◆ **Information given**

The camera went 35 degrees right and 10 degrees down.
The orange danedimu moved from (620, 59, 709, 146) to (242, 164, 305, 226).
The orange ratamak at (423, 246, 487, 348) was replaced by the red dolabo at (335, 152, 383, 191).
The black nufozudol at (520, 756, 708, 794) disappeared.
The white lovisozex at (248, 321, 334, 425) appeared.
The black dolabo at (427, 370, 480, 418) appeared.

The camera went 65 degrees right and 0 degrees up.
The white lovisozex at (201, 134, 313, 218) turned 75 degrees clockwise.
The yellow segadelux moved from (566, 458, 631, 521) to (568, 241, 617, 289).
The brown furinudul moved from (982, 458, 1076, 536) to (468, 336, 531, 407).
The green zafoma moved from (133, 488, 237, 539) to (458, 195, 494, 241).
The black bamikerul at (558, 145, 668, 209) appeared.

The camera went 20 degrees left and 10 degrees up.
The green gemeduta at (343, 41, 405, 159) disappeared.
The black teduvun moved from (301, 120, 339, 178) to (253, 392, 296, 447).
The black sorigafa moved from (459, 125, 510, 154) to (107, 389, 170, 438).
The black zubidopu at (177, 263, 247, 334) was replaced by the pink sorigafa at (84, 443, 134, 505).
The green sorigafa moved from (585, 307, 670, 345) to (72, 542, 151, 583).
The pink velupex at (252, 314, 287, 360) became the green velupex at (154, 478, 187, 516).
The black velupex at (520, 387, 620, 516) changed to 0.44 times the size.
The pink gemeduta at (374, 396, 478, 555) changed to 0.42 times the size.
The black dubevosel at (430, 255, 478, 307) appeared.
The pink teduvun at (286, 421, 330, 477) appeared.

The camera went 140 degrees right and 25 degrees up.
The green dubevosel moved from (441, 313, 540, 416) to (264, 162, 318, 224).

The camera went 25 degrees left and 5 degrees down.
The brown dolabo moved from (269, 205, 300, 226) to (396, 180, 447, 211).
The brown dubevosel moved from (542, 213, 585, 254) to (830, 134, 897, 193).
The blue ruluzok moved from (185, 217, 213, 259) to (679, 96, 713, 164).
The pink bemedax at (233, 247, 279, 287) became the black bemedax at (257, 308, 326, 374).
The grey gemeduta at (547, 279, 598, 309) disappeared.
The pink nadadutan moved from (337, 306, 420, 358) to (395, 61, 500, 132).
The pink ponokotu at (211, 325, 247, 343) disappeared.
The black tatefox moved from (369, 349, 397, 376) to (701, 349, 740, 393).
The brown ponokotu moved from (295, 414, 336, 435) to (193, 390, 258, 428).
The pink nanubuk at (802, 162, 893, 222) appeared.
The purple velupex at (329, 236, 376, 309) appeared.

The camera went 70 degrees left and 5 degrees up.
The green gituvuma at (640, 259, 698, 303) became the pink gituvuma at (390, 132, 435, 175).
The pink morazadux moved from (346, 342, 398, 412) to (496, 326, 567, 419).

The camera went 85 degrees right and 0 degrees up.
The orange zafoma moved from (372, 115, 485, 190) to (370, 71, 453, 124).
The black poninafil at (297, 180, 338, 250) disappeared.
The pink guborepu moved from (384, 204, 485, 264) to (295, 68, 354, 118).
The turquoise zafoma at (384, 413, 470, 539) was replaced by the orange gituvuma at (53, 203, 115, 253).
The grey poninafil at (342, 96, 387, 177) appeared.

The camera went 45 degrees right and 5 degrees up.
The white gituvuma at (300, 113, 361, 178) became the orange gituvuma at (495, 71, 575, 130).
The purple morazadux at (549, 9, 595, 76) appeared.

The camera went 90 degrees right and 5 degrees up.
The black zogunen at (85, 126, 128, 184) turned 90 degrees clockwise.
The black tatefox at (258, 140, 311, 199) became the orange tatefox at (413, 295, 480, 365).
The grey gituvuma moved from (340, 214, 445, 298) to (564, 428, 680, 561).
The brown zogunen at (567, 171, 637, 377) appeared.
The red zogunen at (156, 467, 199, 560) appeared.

◆ **Work request**
Repeat word for word the lines above that run from the line containing "The orange danedimu" through the line containing "The white lovisozex at (248, 321, 334, 425)", both ends included, and nothing else.

◆ **Task solution**
The orange danedimu moved from (620, 59, 709, 146) to (242, 164, 305, 226).
The orange ratamak at (423, 246, 487, 348) was replaced by the red dolabo at (335, 152, 383, 191).
The black nufozudol at (520, 756, 708, 794) disappeared.
The white lovisozex at (248, 321, 334, 425) appeared.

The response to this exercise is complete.